━━━ Dataset extract
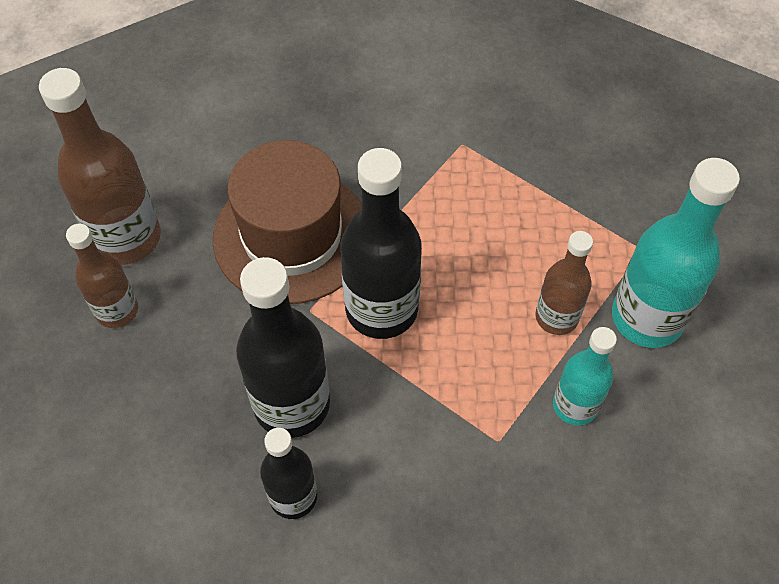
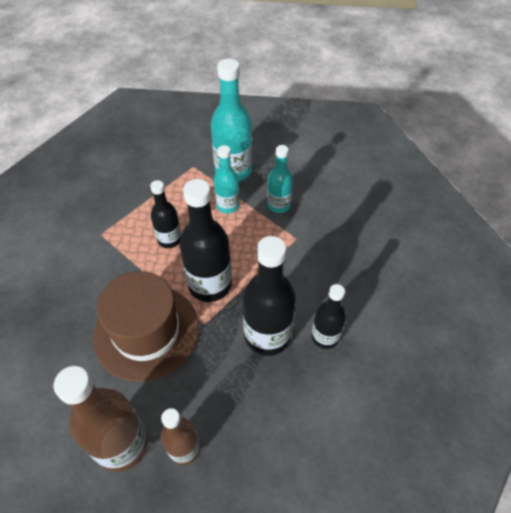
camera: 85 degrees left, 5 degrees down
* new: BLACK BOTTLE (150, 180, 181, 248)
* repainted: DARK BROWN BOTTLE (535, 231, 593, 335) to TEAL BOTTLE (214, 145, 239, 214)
━━━━━━
### Your task
Please count, in the material above, the lines that hold the word "BOTTLE", and report only the total.

### Exercise solution
2